_Job_
Take the data from its first line. Print each line exactly until the line containing "(601, 100) = (449, 480): black" has been printed too.

# # # # # # #

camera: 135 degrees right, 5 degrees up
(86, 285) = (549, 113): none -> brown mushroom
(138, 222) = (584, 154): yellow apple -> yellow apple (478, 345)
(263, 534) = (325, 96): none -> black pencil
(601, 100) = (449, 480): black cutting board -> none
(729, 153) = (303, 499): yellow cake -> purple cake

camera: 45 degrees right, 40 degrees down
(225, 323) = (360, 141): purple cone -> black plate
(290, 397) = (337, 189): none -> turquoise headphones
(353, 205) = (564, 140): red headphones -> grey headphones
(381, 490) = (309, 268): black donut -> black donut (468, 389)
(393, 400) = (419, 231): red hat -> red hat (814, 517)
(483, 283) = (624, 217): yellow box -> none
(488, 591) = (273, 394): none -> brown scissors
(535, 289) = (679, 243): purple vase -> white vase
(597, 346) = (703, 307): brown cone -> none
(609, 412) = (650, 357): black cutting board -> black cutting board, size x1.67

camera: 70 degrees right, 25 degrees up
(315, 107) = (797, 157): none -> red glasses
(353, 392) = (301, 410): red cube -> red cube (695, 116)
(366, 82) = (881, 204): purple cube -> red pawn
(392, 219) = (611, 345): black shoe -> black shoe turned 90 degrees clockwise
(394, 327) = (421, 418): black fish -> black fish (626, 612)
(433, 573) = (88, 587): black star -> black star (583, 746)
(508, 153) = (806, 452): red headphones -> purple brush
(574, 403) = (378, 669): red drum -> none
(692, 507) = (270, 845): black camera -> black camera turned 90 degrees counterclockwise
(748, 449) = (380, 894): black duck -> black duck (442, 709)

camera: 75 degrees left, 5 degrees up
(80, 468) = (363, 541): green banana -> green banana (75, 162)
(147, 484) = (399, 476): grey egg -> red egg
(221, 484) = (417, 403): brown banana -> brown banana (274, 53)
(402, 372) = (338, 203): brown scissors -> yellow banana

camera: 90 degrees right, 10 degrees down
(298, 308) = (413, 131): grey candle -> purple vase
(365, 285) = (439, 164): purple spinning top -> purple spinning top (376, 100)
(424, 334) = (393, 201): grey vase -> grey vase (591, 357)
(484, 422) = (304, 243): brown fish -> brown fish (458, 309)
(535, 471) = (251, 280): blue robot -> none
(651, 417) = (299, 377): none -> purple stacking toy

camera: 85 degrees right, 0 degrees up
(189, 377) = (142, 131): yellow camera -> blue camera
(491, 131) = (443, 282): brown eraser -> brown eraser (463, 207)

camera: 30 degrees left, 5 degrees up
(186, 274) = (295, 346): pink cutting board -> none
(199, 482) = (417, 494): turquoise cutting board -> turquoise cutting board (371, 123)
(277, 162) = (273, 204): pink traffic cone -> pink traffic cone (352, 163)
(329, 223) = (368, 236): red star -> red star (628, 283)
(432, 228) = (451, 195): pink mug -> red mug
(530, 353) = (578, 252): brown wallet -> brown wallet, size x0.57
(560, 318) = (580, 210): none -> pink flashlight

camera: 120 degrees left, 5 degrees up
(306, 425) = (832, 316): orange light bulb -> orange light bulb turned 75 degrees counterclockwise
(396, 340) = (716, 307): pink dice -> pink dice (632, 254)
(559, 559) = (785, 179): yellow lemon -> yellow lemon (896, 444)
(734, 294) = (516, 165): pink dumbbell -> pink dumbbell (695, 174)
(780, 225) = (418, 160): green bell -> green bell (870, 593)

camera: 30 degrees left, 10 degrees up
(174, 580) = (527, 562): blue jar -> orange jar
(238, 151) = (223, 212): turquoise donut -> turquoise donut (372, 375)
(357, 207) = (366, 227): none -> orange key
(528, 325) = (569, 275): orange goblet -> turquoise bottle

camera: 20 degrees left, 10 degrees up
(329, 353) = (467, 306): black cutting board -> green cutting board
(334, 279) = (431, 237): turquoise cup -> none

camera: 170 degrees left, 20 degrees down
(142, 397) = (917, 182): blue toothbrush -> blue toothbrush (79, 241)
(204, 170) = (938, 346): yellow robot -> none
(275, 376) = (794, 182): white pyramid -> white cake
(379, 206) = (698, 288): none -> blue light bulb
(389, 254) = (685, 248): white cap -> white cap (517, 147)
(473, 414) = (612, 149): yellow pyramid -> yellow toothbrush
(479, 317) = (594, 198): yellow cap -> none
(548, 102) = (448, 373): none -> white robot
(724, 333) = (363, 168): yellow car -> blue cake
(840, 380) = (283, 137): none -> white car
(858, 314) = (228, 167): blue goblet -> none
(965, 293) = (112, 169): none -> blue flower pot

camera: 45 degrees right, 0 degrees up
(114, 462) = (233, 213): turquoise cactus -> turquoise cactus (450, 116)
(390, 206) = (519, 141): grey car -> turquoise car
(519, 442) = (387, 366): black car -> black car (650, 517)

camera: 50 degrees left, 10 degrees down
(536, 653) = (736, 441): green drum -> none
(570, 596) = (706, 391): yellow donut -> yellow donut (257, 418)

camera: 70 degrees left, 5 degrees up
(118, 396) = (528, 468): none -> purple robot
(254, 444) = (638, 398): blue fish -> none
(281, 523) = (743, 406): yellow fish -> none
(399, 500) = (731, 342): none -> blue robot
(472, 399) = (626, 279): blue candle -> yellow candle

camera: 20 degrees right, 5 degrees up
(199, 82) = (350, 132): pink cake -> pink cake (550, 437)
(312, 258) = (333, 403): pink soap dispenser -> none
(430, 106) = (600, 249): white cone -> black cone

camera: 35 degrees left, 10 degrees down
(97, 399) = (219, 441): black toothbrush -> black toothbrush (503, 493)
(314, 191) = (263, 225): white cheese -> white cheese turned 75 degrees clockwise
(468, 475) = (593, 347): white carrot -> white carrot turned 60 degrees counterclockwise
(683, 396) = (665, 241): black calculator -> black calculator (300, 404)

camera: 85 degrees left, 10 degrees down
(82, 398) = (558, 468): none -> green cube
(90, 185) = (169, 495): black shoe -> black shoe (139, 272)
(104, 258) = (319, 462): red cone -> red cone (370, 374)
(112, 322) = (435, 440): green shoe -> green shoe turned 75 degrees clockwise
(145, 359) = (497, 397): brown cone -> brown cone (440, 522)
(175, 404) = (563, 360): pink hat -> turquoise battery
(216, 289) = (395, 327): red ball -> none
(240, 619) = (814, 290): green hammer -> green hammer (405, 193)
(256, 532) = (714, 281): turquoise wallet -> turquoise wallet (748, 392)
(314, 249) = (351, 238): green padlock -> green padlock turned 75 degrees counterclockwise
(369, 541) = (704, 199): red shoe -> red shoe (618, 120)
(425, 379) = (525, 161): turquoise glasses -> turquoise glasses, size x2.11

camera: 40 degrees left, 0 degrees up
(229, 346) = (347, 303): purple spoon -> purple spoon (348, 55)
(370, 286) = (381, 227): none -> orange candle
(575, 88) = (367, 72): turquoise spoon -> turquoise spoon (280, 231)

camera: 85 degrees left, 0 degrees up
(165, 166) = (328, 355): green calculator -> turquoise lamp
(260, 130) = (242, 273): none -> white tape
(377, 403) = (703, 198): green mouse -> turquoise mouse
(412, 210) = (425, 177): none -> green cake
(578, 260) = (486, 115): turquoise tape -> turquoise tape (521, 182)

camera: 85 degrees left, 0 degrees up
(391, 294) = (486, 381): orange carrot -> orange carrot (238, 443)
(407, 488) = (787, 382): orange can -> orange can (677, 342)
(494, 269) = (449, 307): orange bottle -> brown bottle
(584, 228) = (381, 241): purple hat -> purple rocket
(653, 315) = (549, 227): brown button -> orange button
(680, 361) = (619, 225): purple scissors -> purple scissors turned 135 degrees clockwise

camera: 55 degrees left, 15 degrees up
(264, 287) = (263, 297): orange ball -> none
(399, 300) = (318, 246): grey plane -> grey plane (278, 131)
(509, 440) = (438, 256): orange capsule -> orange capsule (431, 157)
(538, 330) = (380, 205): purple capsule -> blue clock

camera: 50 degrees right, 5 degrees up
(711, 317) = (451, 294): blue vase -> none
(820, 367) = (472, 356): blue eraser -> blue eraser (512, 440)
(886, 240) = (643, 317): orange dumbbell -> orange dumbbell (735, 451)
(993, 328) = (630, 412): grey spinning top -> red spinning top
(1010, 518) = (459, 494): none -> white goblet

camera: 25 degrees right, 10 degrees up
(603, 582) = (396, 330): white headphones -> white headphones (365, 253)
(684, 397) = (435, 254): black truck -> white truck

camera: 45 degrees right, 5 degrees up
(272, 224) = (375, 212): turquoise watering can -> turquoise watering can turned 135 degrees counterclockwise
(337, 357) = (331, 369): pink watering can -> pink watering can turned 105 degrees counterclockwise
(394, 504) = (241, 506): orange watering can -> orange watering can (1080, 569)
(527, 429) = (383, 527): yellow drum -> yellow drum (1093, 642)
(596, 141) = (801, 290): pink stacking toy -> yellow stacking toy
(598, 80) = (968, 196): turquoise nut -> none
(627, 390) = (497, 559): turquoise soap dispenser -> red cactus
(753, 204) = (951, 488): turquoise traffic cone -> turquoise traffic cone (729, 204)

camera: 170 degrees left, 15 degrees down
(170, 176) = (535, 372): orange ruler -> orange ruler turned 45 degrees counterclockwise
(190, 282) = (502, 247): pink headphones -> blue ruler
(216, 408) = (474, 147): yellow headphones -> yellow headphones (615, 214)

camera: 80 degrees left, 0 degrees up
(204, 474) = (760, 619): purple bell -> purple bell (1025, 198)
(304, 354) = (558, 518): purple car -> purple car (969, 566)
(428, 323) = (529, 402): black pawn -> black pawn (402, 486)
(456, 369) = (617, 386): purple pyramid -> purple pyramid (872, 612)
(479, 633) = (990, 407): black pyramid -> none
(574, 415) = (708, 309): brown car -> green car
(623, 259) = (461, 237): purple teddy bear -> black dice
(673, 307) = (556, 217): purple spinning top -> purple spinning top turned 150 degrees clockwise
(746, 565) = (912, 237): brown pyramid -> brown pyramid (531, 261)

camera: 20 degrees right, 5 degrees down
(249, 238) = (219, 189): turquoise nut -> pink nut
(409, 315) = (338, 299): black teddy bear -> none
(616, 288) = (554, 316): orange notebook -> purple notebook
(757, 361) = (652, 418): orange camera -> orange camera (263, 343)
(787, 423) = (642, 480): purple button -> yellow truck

# # # # # # #

_Response area_
camera: 135 degrees right, 5 degrees up
(86, 285) = (549, 113): none -> brown mushroom
(138, 222) = (584, 154): yellow apple -> yellow apple (478, 345)
(263, 534) = (325, 96): none -> black pencil
(601, 100) = (449, 480): black cutting board -> none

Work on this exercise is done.